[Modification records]

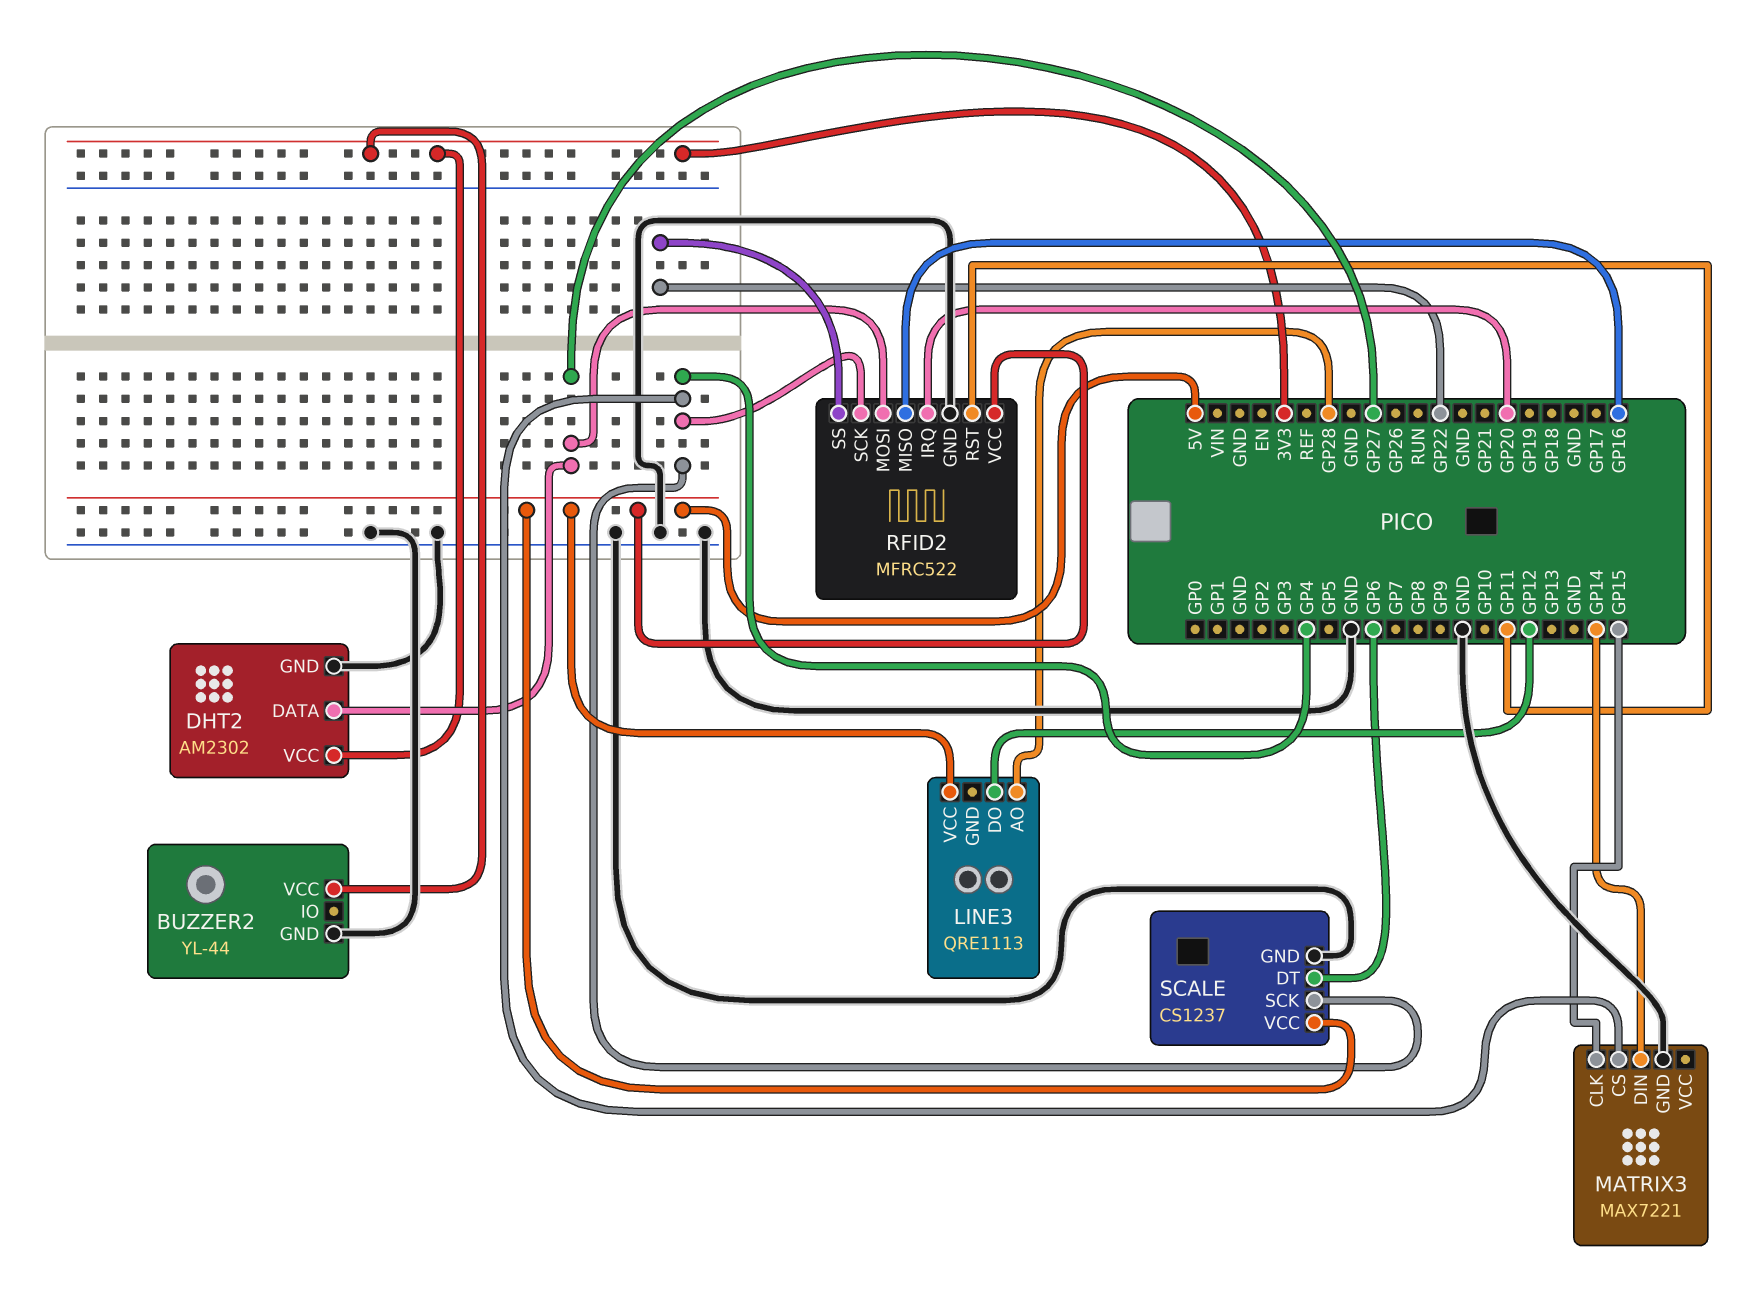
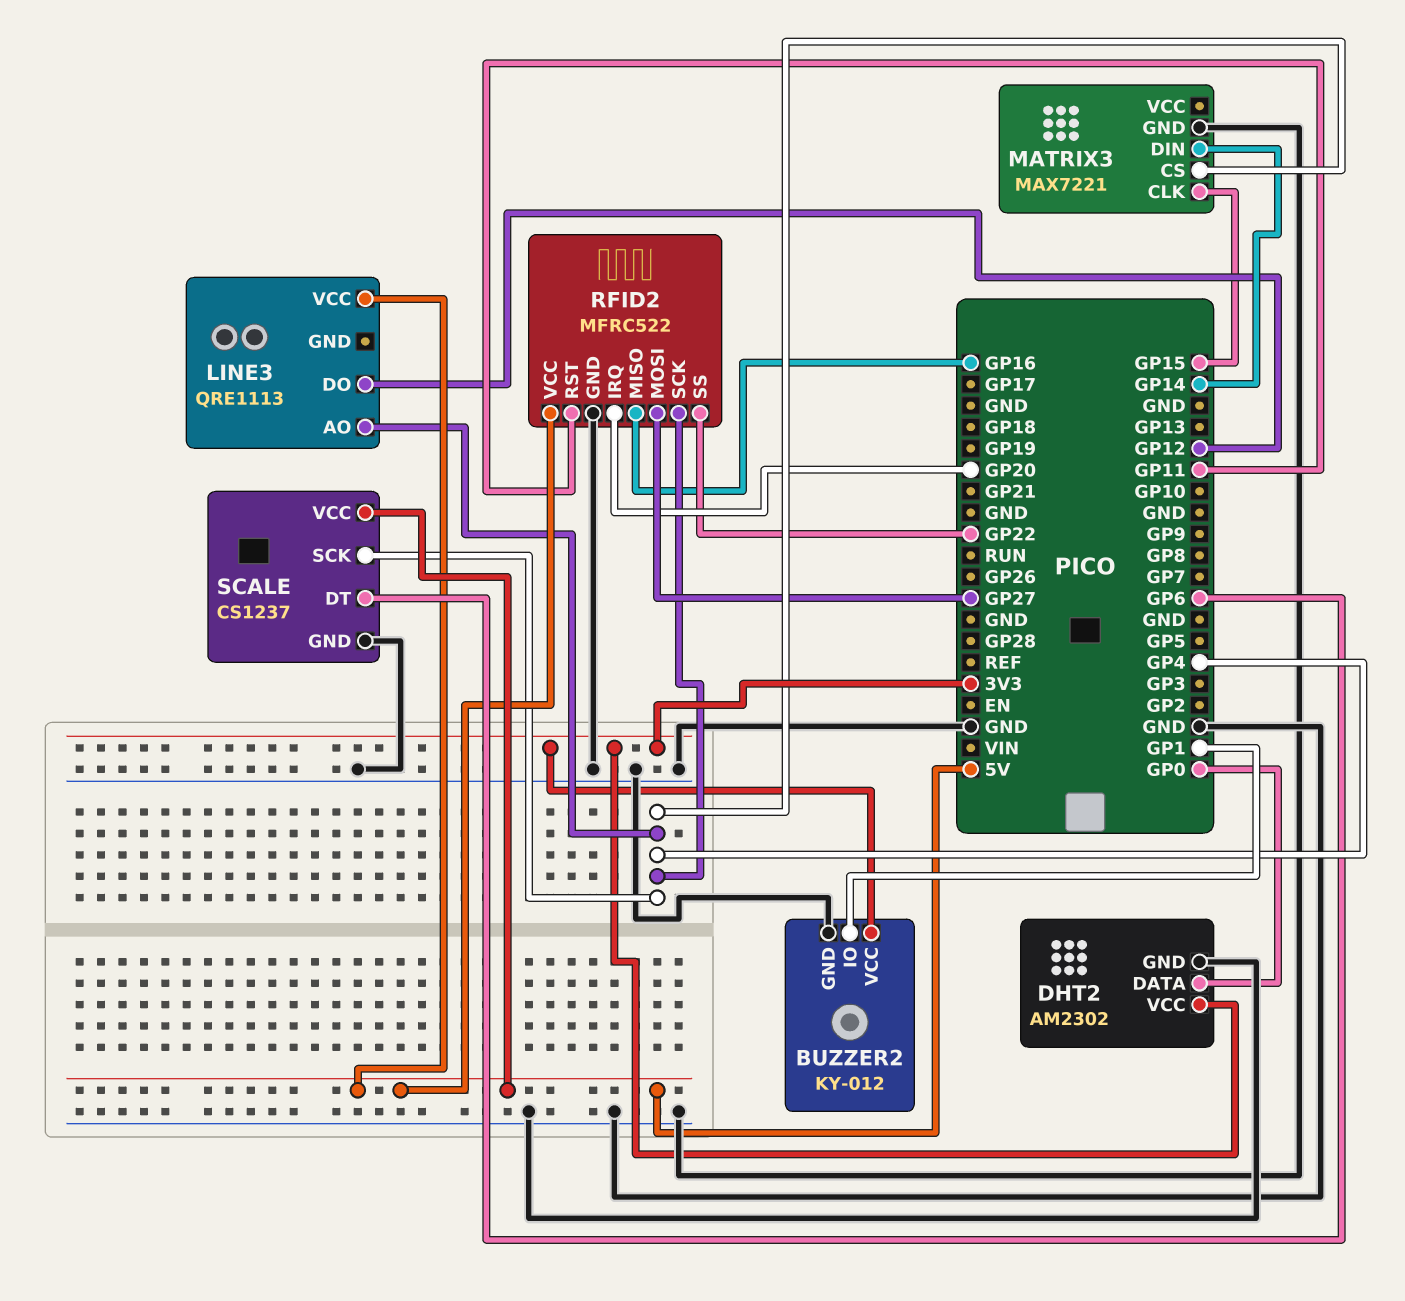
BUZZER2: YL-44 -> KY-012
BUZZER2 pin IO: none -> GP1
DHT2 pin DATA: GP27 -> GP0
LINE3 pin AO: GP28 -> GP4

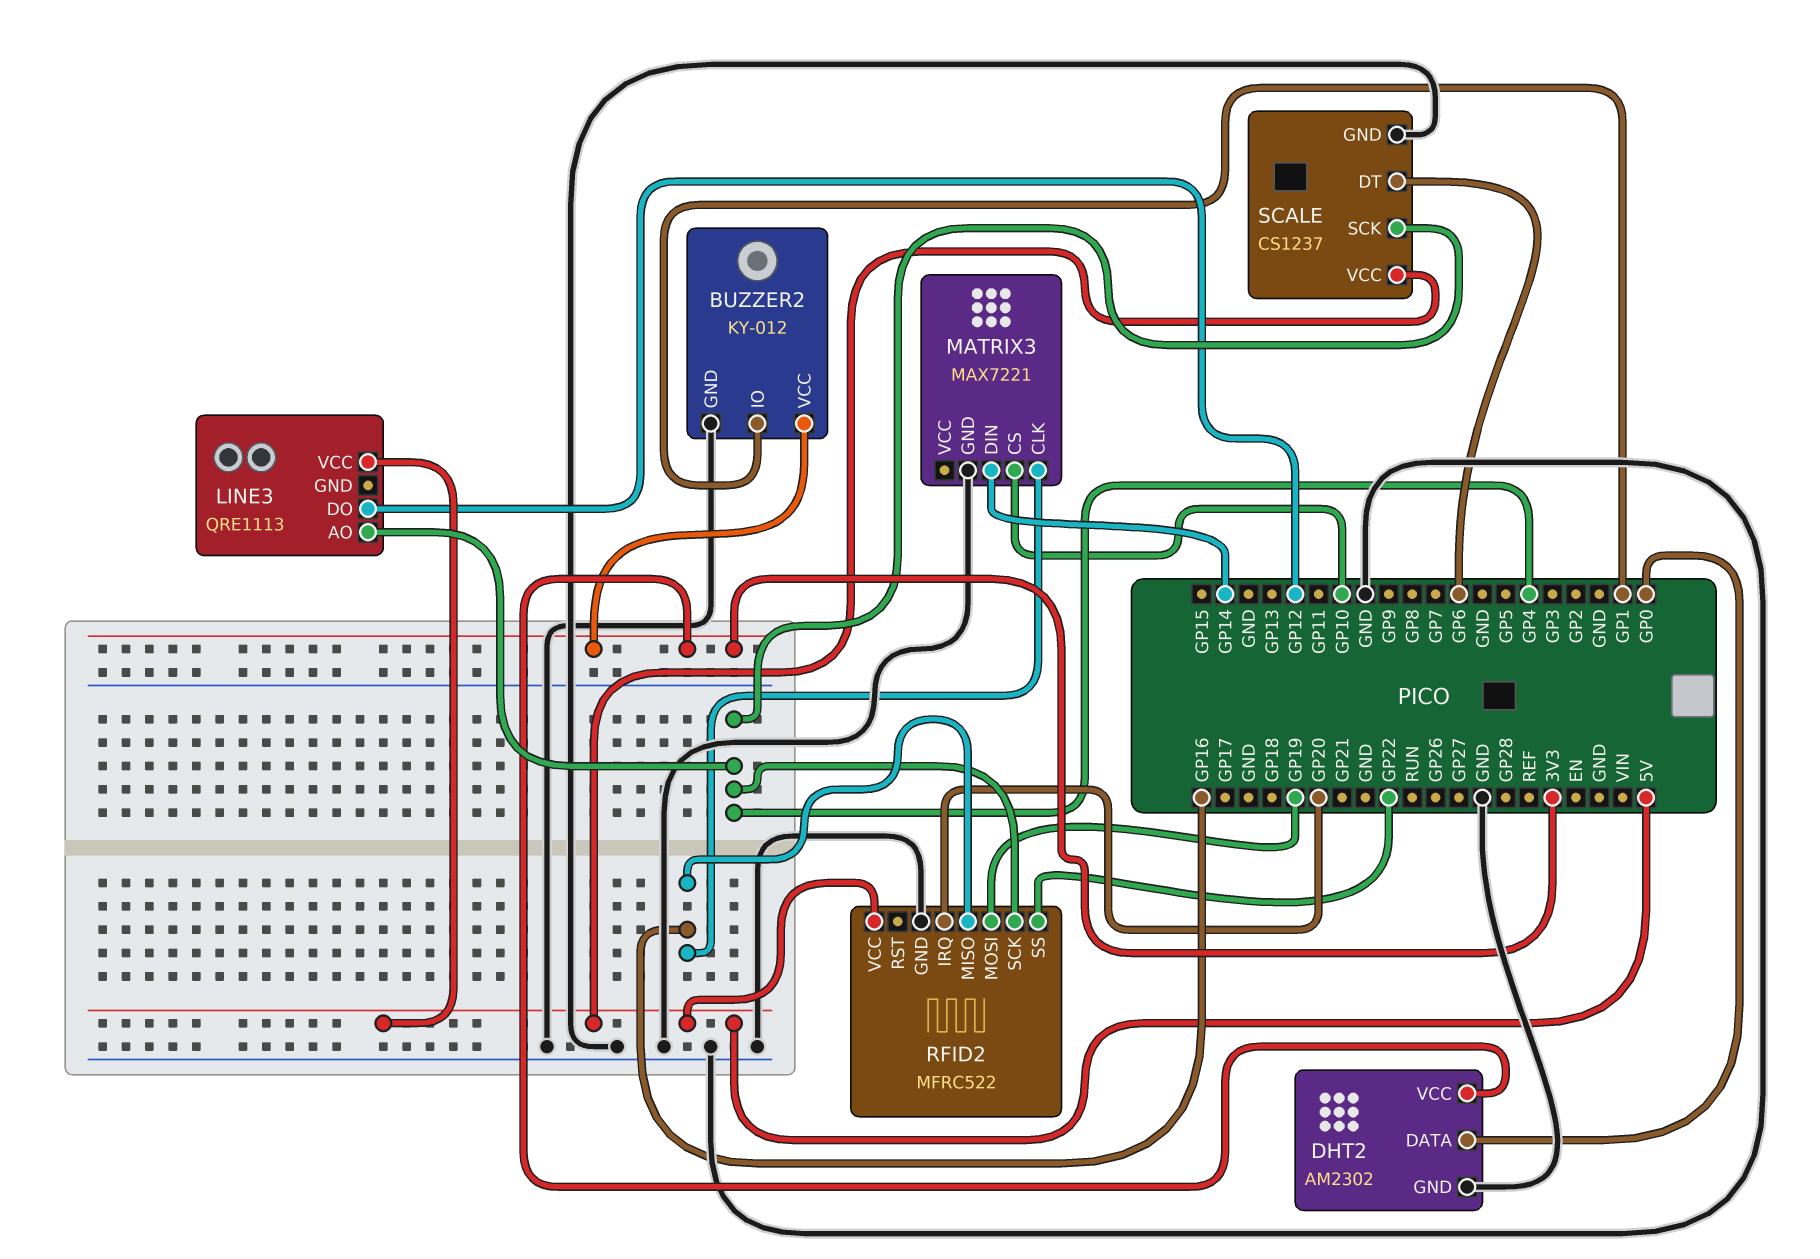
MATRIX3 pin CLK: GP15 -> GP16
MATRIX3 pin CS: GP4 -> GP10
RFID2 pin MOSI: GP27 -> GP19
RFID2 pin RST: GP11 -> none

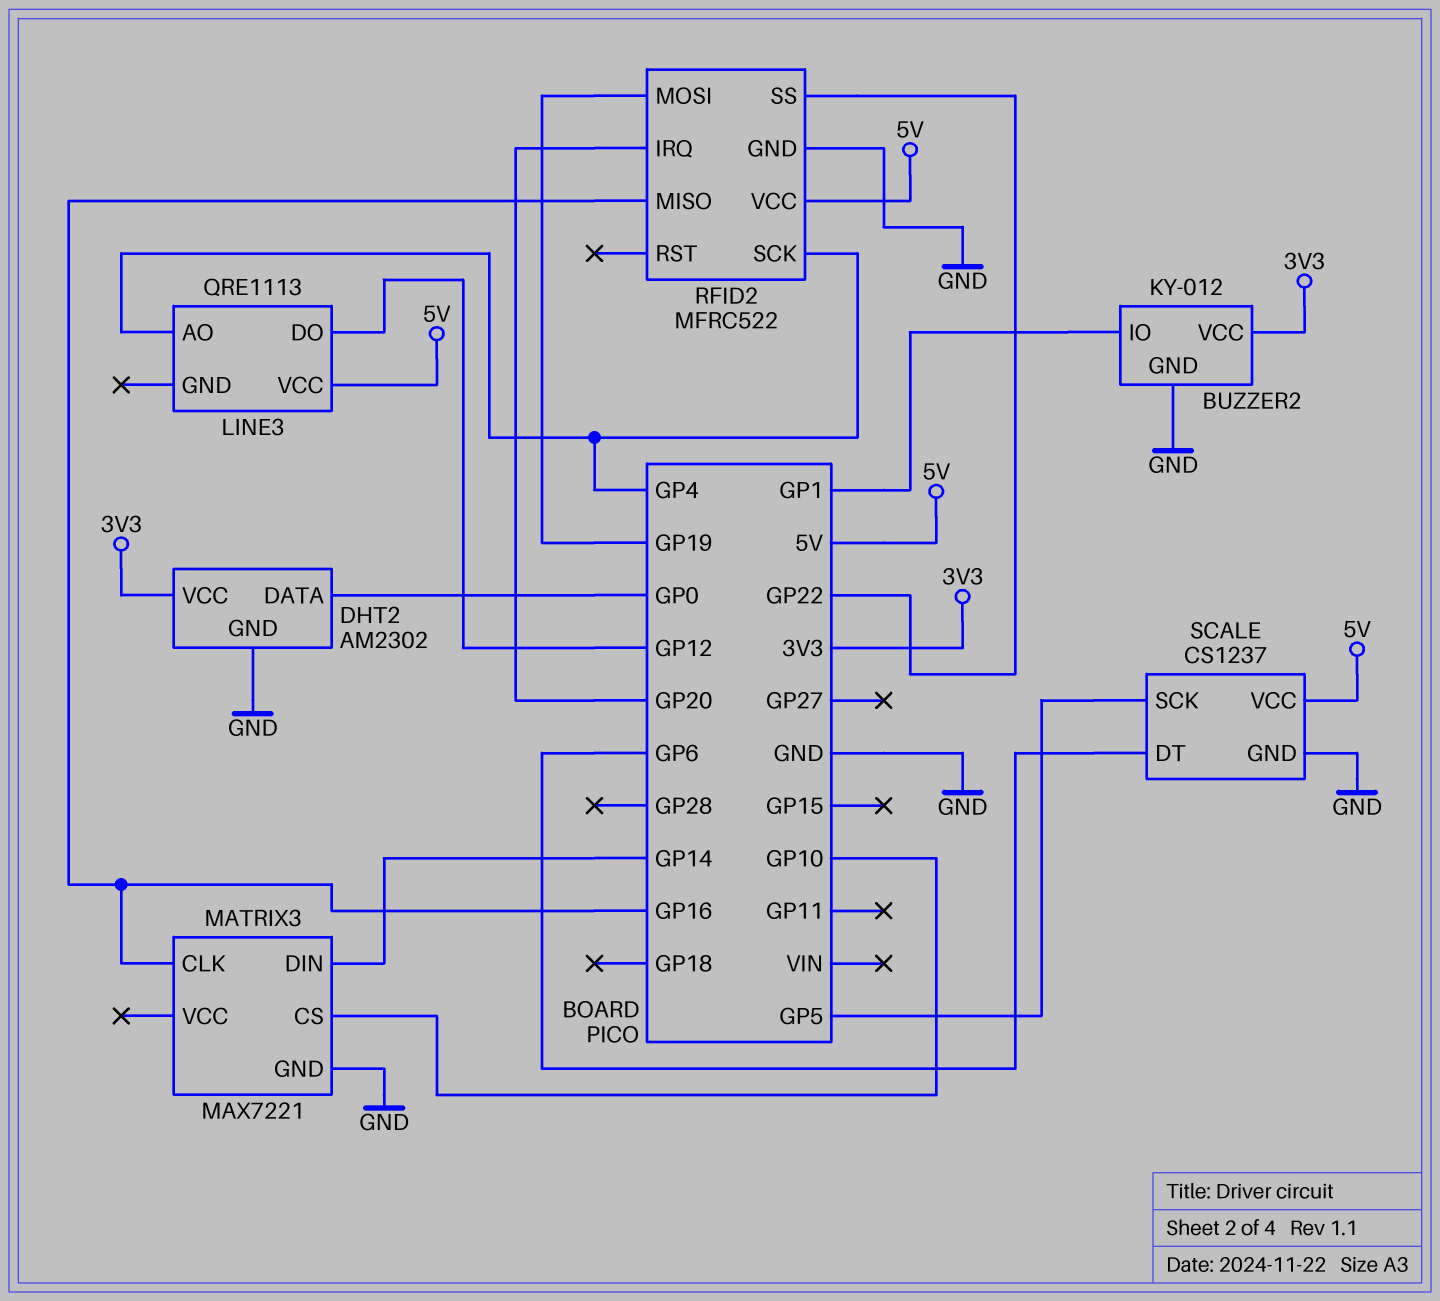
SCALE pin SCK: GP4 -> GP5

Description of the task = Your copy of the records must match them exactly, except that no pictures appear in it.

Solved problem =
BUZZER2: YL-44 -> KY-012
BUZZER2 pin IO: none -> GP1
DHT2 pin DATA: GP27 -> GP0
LINE3 pin AO: GP28 -> GP4

MATRIX3 pin CLK: GP15 -> GP16
MATRIX3 pin CS: GP4 -> GP10
RFID2 pin MOSI: GP27 -> GP19
RFID2 pin RST: GP11 -> none

SCALE pin SCK: GP4 -> GP5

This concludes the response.